[Given data]

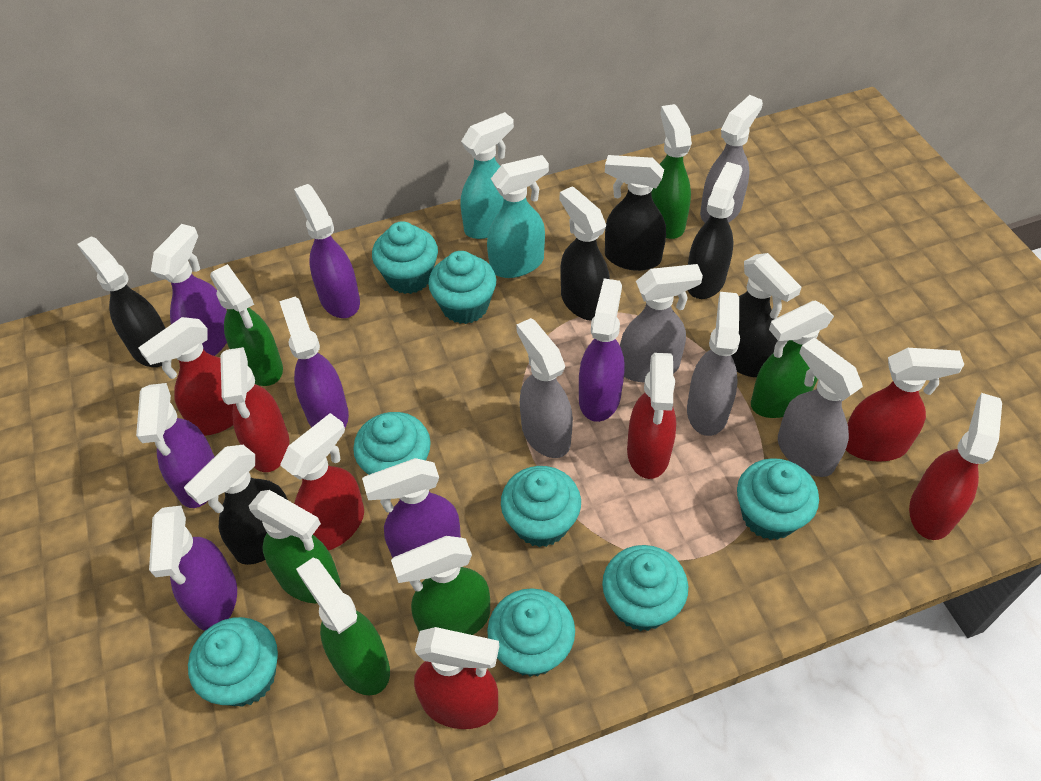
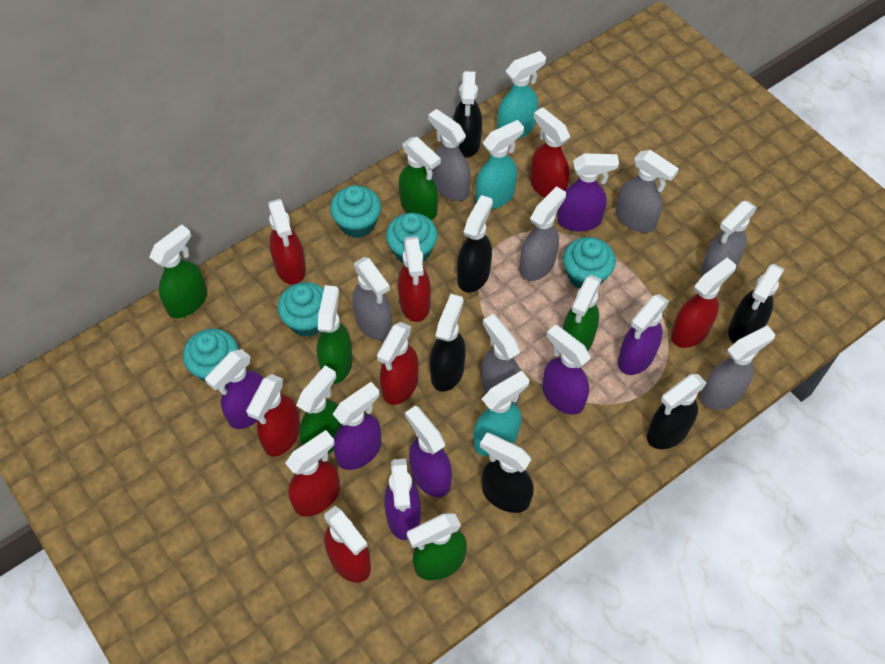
grey spray bottle: 5 -> 7
red spray bottle: 7 -> 8
turquoise cupcake: 8 -> 5
turquoise spray bottle: 2 -> 3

[/Given data]

Go over the listing above and return each line with "turquoise".

**Written solution**
turquoise cupcake: 8 -> 5
turquoise spray bottle: 2 -> 3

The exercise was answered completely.